Exercise directions: What you give back must match the data exactly, minus the pictures.

Source material:

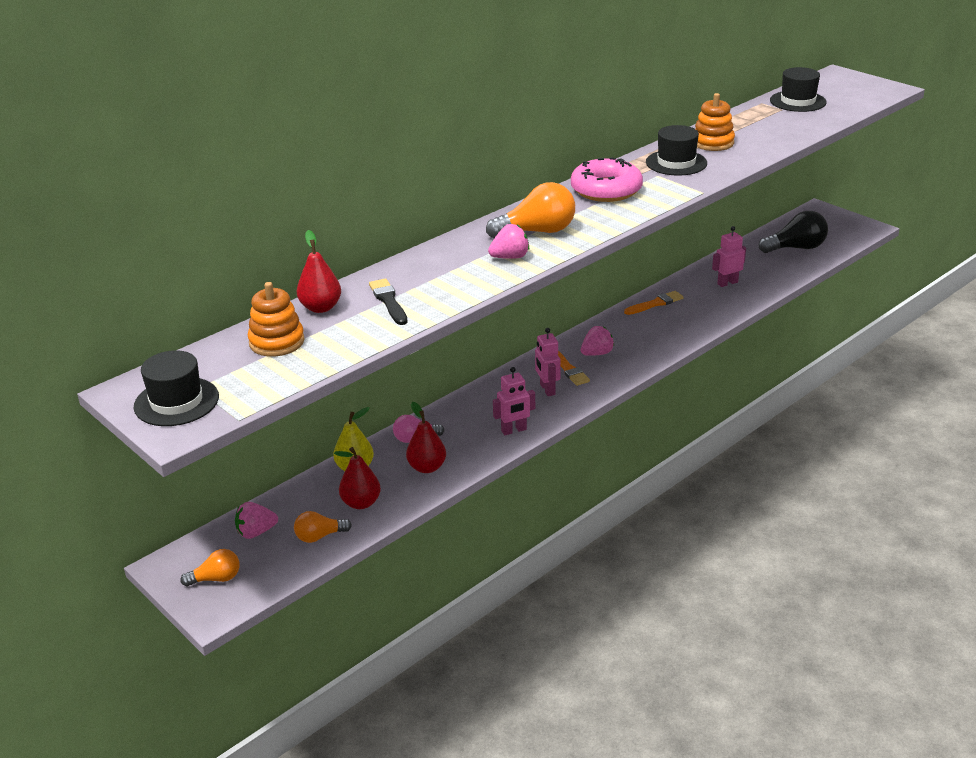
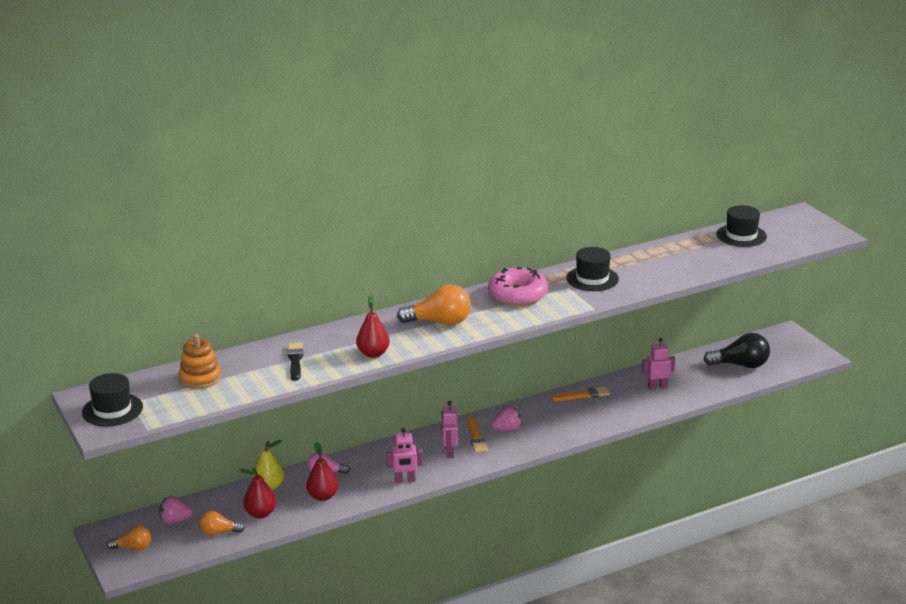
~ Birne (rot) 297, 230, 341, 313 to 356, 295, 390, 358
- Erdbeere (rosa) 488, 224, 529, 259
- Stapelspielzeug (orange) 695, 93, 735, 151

Completed task:
~ Birne (rot) 297, 230, 341, 313 to 356, 295, 390, 358
- Erdbeere (rosa) 488, 224, 529, 259
- Stapelspielzeug (orange) 695, 93, 735, 151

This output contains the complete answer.